TASK DIRECTIONS → Which lines in the data contain the word "trapezoid"? Please copy each of them.
── DATA PROVIDED ──
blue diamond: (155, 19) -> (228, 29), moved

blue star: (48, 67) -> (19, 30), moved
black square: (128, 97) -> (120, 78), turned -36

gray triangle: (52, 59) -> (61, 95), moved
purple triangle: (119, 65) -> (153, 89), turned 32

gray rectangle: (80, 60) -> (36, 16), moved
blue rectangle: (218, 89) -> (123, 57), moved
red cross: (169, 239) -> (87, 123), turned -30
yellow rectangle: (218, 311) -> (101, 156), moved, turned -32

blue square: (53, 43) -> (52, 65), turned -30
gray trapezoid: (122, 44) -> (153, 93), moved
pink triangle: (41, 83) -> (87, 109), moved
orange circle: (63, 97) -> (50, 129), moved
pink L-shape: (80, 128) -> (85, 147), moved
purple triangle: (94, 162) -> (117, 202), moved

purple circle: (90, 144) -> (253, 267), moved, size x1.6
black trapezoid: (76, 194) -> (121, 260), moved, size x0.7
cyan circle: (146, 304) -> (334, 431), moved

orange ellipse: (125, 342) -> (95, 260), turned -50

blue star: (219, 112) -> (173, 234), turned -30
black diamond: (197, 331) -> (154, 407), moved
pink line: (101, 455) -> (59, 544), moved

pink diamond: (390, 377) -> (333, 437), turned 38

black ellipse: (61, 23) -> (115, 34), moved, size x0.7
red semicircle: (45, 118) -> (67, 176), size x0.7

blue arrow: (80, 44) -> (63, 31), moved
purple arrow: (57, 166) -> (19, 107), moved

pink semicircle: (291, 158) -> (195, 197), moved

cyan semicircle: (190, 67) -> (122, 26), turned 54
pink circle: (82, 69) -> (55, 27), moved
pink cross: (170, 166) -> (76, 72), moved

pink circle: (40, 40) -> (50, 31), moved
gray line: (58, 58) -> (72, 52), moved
───
REPLY →
gray trapezoid: (122, 44) -> (153, 93), moved
black trapezoid: (76, 194) -> (121, 260), moved, size x0.7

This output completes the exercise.